**DATA FOR REVIEW**:

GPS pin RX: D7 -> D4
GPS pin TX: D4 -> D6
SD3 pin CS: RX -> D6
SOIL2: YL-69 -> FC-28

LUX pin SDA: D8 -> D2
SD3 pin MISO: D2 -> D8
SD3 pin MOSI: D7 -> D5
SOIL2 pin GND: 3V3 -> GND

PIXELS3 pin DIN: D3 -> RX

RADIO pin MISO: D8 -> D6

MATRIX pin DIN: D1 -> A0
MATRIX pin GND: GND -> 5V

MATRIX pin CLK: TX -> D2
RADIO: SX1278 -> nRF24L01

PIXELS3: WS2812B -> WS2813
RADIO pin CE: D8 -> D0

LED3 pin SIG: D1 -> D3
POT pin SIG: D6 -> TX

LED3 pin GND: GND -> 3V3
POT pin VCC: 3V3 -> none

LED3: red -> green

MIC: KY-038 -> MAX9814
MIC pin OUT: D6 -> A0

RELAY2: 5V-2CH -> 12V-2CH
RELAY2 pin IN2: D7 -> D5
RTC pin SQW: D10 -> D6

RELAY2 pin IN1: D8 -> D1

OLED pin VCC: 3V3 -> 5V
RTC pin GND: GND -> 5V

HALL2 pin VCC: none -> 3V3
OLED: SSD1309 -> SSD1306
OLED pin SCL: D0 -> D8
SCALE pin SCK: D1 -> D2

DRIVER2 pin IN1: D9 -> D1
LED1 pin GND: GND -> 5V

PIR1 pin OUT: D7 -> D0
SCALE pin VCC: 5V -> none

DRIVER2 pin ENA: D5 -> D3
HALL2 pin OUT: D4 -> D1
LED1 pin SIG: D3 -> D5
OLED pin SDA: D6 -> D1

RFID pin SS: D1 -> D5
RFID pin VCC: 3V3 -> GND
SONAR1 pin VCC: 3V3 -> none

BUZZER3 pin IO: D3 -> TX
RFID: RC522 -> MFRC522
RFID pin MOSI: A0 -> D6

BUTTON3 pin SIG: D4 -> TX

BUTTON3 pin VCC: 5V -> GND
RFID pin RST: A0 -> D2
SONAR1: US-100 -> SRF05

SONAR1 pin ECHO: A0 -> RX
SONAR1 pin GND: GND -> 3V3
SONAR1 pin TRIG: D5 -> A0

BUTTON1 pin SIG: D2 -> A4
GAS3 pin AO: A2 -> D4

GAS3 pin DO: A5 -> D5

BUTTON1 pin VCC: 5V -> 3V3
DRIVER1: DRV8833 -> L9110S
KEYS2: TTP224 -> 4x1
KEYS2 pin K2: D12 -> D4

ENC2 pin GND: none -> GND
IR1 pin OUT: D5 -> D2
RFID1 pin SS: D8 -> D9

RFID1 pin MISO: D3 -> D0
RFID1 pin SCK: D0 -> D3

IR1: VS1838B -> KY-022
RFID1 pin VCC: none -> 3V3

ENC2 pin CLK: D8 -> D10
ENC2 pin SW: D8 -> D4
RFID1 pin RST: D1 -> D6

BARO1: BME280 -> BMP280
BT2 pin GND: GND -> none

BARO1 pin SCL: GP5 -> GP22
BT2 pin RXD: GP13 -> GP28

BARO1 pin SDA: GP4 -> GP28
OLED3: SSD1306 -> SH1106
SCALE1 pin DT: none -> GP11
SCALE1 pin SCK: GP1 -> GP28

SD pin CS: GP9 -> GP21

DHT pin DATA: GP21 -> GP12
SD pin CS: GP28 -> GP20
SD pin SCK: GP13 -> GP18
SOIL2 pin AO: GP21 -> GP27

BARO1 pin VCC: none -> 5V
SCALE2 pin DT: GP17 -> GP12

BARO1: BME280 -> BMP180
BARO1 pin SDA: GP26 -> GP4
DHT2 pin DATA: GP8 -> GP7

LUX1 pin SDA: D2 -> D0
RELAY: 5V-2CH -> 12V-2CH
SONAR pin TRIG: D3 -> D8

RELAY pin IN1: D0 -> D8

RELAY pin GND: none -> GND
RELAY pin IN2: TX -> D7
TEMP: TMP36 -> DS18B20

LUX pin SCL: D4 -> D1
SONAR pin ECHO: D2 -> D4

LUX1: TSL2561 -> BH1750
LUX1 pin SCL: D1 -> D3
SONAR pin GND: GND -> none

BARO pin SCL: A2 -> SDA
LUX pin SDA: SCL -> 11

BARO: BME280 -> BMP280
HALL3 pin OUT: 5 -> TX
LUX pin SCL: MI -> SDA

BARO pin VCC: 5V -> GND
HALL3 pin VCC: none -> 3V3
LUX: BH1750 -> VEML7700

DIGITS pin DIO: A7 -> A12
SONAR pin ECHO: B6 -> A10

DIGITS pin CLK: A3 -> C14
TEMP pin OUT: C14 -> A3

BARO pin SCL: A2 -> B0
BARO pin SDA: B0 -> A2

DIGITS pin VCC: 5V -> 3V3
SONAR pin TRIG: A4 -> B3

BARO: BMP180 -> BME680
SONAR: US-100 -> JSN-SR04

**AIM OF THE TASK**:
Restate word for word the lines in the material above from the one with "BUTTON1 pin VCC: 5V -> 3V3" to the one with "BARO1 pin SCL: GP5 -> GP22"; both of those lines count, and nothing else does.

**RESPONSE TO THIS TASK**:
BUTTON1 pin VCC: 5V -> 3V3
DRIVER1: DRV8833 -> L9110S
KEYS2: TTP224 -> 4x1
KEYS2 pin K2: D12 -> D4

ENC2 pin GND: none -> GND
IR1 pin OUT: D5 -> D2
RFID1 pin SS: D8 -> D9

RFID1 pin MISO: D3 -> D0
RFID1 pin SCK: D0 -> D3

IR1: VS1838B -> KY-022
RFID1 pin VCC: none -> 3V3

ENC2 pin CLK: D8 -> D10
ENC2 pin SW: D8 -> D4
RFID1 pin RST: D1 -> D6

BARO1: BME280 -> BMP280
BT2 pin GND: GND -> none

BARO1 pin SCL: GP5 -> GP22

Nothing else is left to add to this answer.